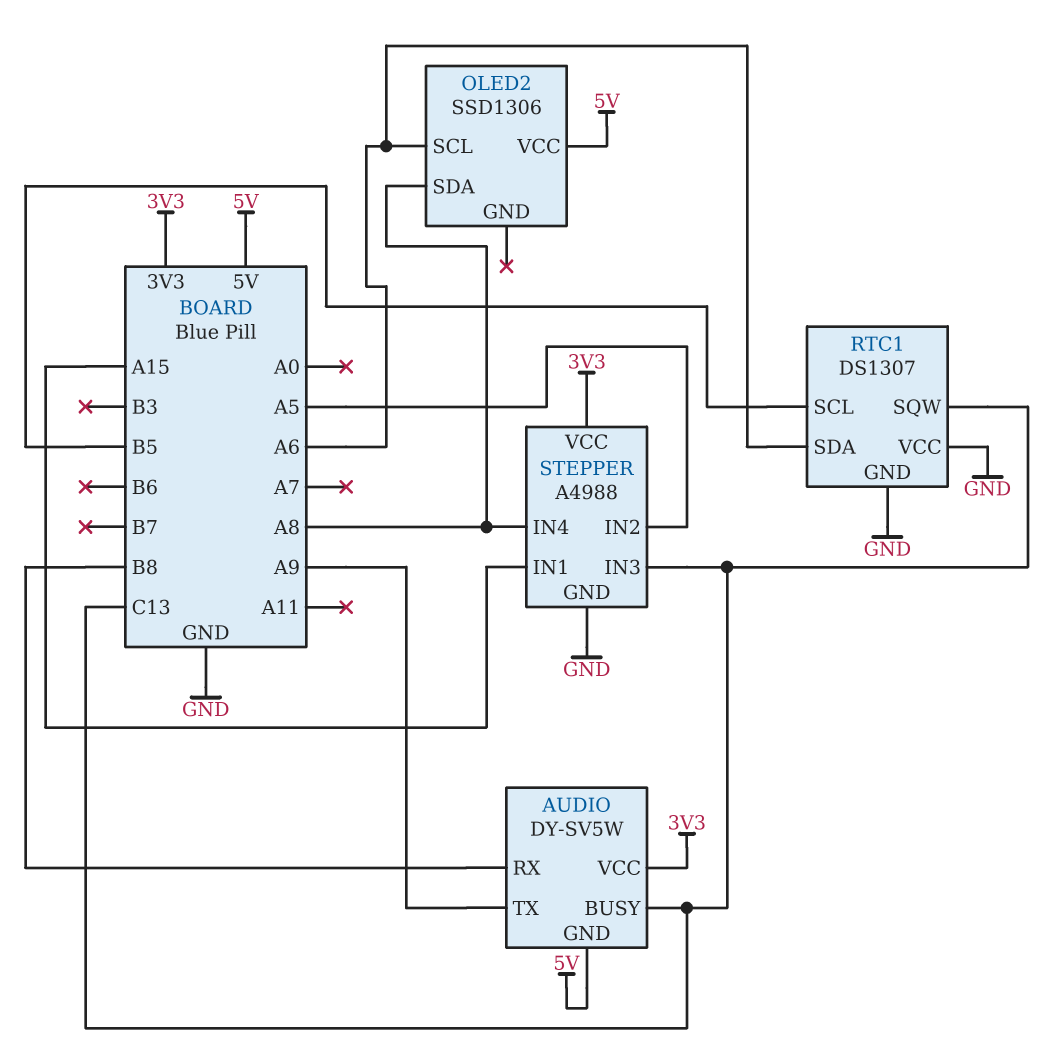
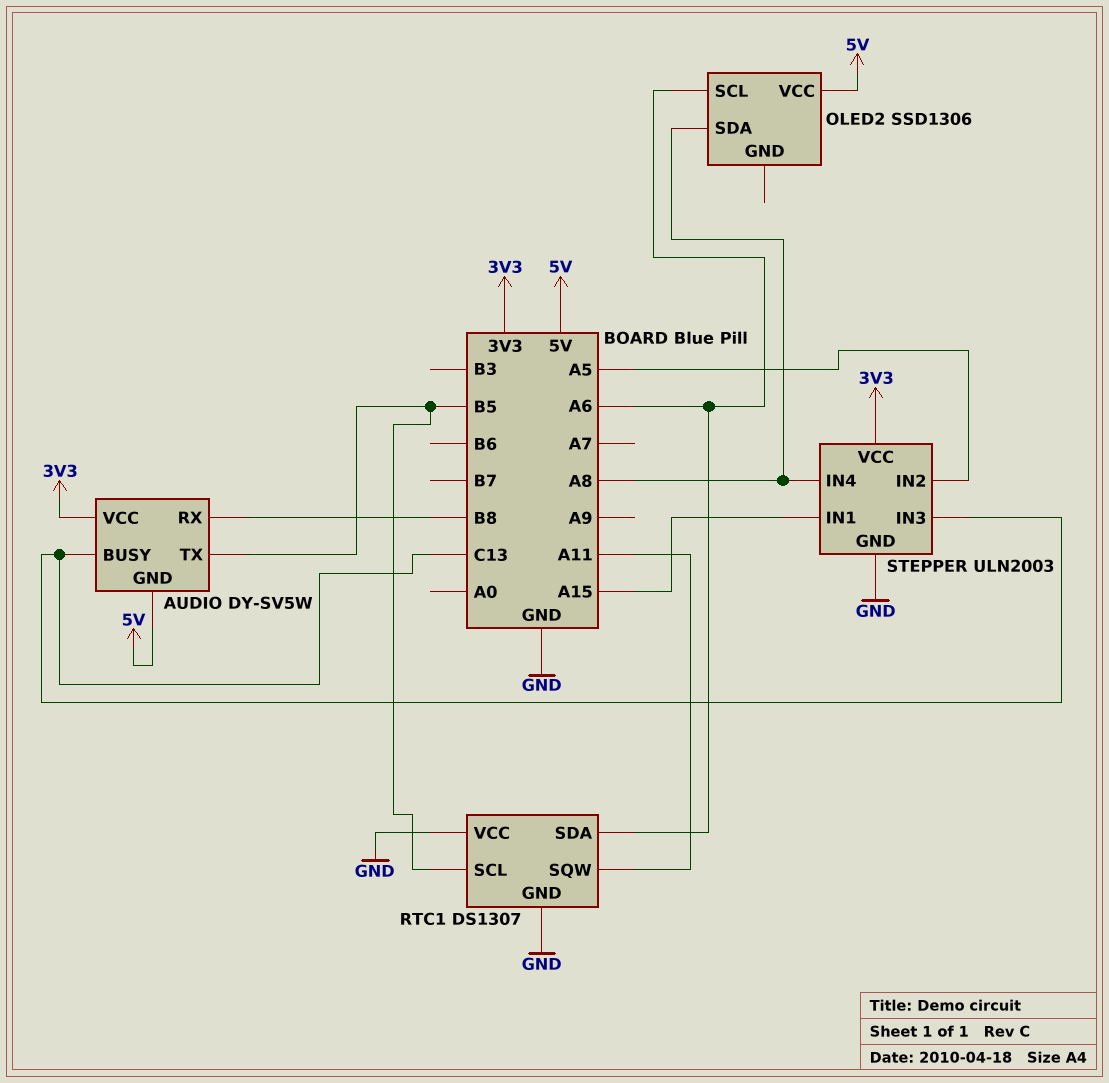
AUDIO pin TX: A9 -> B5
RTC1 pin SQW: C13 -> A11
STEPPER: A4988 -> ULN2003

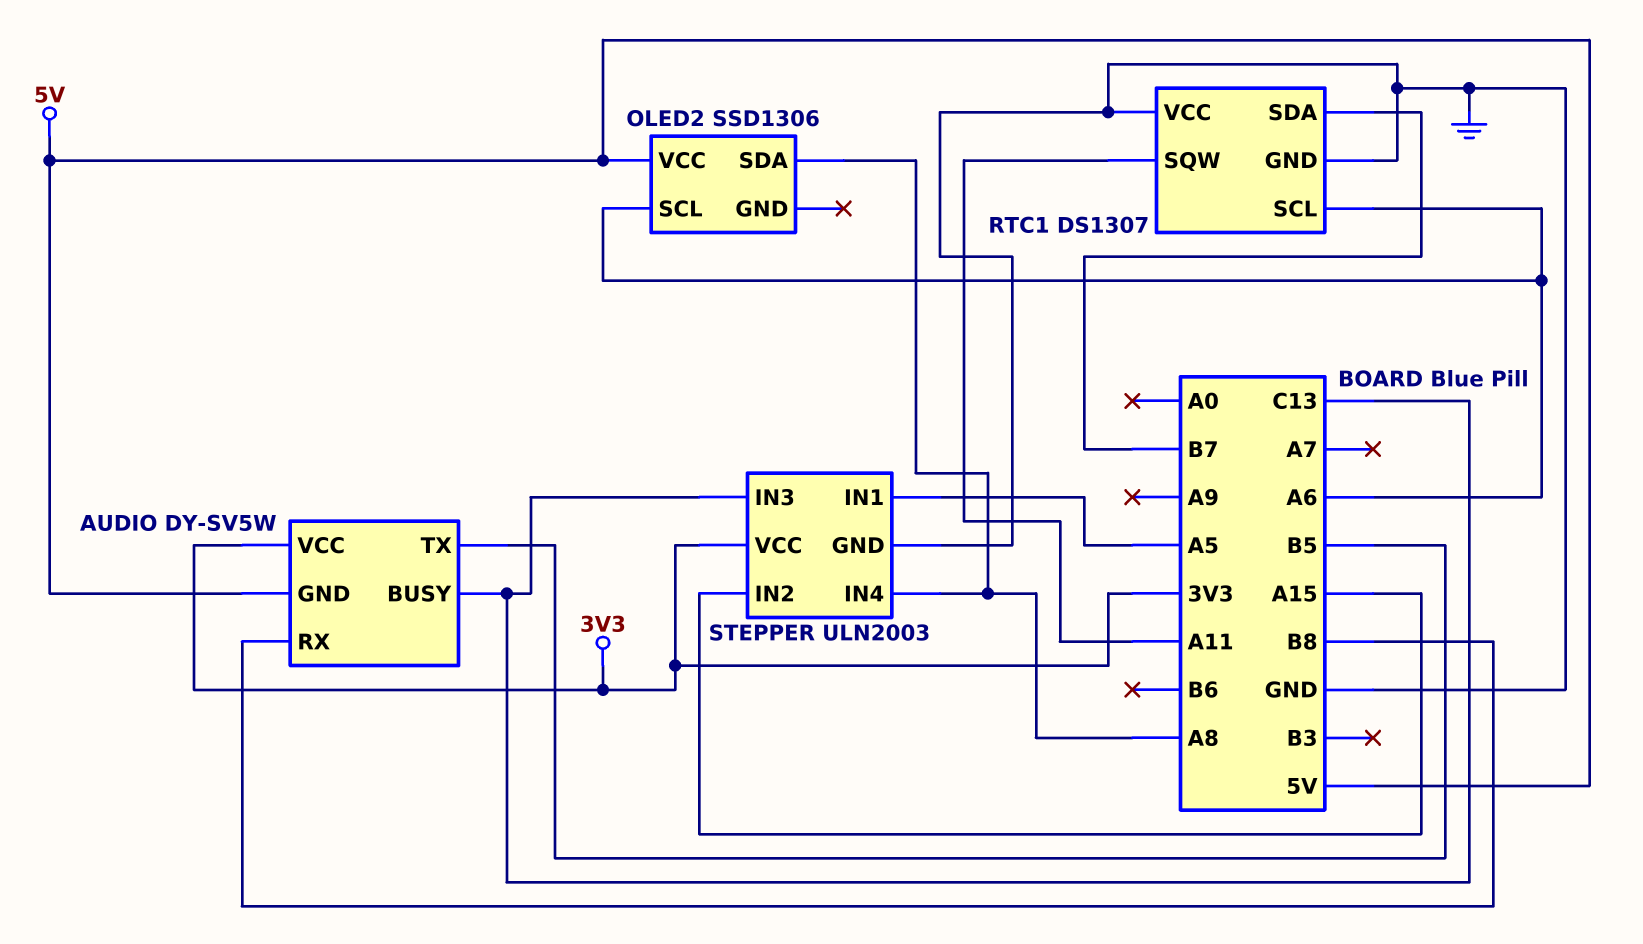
RTC1 pin SCL: B5 -> A6
RTC1 pin SDA: A6 -> B7
STEPPER pin IN1: A15 -> A5
STEPPER pin IN2: A5 -> A15

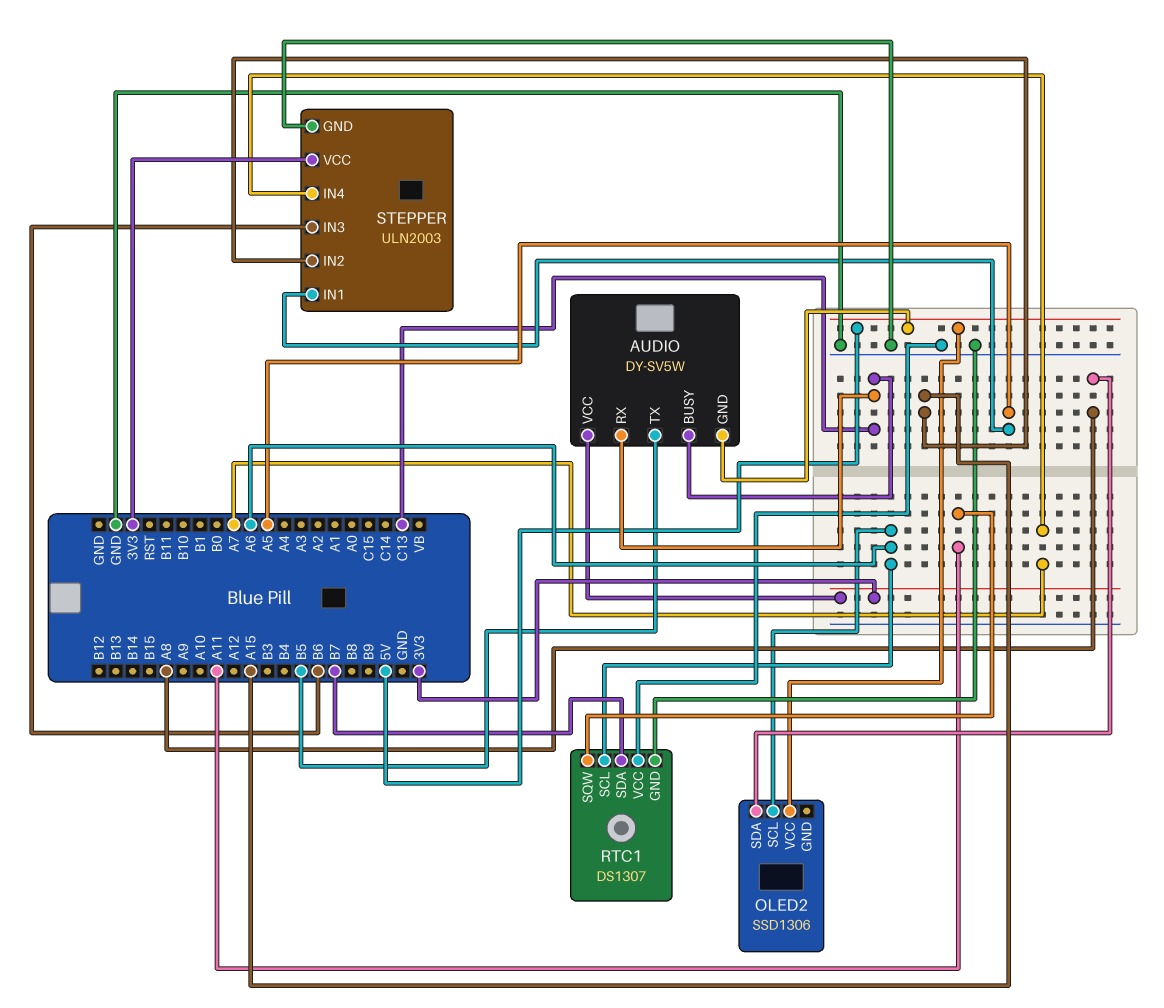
AUDIO pin RX: B8 -> C13
STEPPER pin IN3: C13 -> B6
STEPPER pin IN4: A8 -> A7

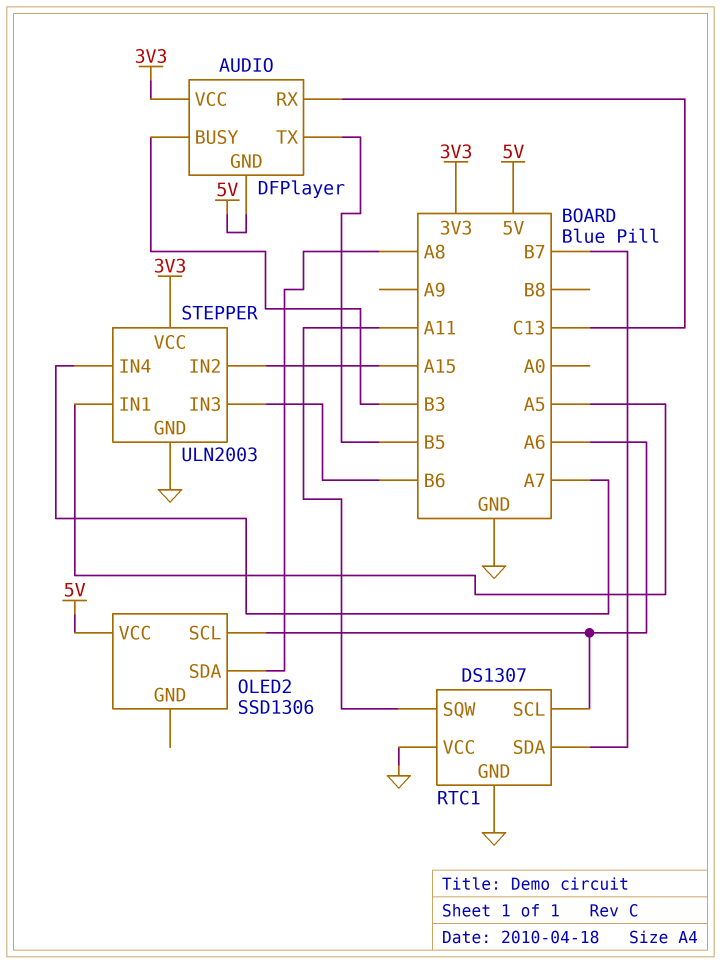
AUDIO: DY-SV5W -> DFPlayer
AUDIO pin BUSY: C13 -> B3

※ ※ ※

### WHAT IS EXPECTED
Nothing but the records, copied exactly and stripped of pictures, should be returned.

### RESULT OF THE TASK
AUDIO pin TX: A9 -> B5
RTC1 pin SQW: C13 -> A11
STEPPER: A4988 -> ULN2003

RTC1 pin SCL: B5 -> A6
RTC1 pin SDA: A6 -> B7
STEPPER pin IN1: A15 -> A5
STEPPER pin IN2: A5 -> A15

AUDIO pin RX: B8 -> C13
STEPPER pin IN3: C13 -> B6
STEPPER pin IN4: A8 -> A7

AUDIO: DY-SV5W -> DFPlayer
AUDIO pin BUSY: C13 -> B3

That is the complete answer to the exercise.